*Your task*. Your task is to reproduce exactly the lines that run from the beginning of the data through the line where "SCALE2 pin GND: 5V -> GND" appears.

Change detection outputs:

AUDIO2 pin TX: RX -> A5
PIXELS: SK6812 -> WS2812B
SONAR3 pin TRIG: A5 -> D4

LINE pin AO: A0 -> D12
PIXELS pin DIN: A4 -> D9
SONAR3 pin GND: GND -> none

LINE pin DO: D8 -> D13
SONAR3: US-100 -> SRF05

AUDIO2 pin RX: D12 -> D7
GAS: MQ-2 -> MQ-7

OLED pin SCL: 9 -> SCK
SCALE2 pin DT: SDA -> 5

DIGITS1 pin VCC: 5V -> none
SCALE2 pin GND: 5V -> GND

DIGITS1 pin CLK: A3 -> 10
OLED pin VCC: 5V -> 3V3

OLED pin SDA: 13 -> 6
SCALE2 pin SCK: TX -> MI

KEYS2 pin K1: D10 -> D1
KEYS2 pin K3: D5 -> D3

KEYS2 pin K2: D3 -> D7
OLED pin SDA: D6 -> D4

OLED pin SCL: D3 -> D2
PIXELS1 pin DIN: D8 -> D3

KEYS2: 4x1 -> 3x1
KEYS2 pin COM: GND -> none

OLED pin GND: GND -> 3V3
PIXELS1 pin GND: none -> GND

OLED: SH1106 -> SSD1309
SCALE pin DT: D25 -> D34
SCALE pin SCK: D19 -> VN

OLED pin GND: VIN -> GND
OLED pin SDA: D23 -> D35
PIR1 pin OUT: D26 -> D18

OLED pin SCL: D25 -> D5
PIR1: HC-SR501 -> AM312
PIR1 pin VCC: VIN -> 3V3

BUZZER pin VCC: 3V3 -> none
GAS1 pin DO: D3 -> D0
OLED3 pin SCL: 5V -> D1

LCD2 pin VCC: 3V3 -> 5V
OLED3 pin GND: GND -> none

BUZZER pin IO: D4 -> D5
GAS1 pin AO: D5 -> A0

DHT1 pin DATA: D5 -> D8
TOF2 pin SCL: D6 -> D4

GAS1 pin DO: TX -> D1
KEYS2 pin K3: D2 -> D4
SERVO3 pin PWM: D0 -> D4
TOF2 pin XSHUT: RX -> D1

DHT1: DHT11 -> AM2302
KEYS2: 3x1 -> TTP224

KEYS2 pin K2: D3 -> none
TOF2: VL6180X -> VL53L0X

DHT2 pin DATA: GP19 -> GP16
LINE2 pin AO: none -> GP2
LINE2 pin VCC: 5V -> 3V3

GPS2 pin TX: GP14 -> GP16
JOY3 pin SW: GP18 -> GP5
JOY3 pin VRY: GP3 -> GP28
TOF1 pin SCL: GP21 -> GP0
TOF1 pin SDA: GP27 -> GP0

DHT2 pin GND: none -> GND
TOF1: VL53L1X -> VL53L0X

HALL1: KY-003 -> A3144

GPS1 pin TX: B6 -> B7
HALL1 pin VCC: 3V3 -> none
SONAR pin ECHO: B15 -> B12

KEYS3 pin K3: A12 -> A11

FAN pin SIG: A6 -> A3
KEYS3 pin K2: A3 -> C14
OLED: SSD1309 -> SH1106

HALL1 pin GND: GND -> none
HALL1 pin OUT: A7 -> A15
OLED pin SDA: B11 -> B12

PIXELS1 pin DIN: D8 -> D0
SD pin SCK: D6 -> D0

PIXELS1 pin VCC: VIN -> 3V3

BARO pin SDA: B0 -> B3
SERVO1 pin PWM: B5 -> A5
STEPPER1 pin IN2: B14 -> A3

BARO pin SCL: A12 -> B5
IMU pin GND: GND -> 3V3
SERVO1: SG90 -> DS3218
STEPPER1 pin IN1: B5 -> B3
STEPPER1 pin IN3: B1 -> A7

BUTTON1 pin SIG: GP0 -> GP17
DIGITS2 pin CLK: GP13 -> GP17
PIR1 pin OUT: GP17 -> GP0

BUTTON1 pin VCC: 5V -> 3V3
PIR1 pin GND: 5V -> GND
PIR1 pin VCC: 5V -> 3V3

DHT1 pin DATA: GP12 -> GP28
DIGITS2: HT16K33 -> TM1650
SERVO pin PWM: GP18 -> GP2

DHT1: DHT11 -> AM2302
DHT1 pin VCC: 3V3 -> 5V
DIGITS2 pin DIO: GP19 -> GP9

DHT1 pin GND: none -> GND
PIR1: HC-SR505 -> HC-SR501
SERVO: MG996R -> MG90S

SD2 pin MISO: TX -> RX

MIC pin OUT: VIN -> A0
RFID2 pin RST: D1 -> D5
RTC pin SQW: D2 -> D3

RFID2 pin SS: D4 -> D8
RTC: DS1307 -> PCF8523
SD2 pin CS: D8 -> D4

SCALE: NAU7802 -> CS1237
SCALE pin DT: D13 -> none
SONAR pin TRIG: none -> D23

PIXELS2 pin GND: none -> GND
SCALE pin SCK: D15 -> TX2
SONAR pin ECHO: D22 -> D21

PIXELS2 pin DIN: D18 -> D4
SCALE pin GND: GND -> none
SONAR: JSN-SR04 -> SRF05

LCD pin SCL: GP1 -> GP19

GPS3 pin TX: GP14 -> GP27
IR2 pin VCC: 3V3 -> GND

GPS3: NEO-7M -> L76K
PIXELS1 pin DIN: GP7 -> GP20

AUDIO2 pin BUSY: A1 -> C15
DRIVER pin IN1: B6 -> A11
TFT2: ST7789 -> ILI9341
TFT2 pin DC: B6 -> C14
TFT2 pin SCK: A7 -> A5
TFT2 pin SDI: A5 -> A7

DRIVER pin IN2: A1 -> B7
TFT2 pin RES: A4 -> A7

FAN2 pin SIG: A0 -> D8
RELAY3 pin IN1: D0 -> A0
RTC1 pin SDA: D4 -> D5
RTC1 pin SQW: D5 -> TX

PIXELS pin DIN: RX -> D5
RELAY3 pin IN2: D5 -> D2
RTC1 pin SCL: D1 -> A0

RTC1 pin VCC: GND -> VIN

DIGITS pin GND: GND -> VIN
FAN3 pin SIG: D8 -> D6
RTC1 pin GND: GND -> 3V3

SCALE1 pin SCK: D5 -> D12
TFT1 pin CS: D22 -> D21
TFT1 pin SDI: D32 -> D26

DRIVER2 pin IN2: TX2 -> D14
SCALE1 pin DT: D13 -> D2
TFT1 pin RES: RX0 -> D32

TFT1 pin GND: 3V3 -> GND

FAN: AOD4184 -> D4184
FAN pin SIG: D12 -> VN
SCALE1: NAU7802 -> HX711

*Response*.
AUDIO2 pin TX: RX -> A5
PIXELS: SK6812 -> WS2812B
SONAR3 pin TRIG: A5 -> D4

LINE pin AO: A0 -> D12
PIXELS pin DIN: A4 -> D9
SONAR3 pin GND: GND -> none

LINE pin DO: D8 -> D13
SONAR3: US-100 -> SRF05

AUDIO2 pin RX: D12 -> D7
GAS: MQ-2 -> MQ-7

OLED pin SCL: 9 -> SCK
SCALE2 pin DT: SDA -> 5

DIGITS1 pin VCC: 5V -> none
SCALE2 pin GND: 5V -> GND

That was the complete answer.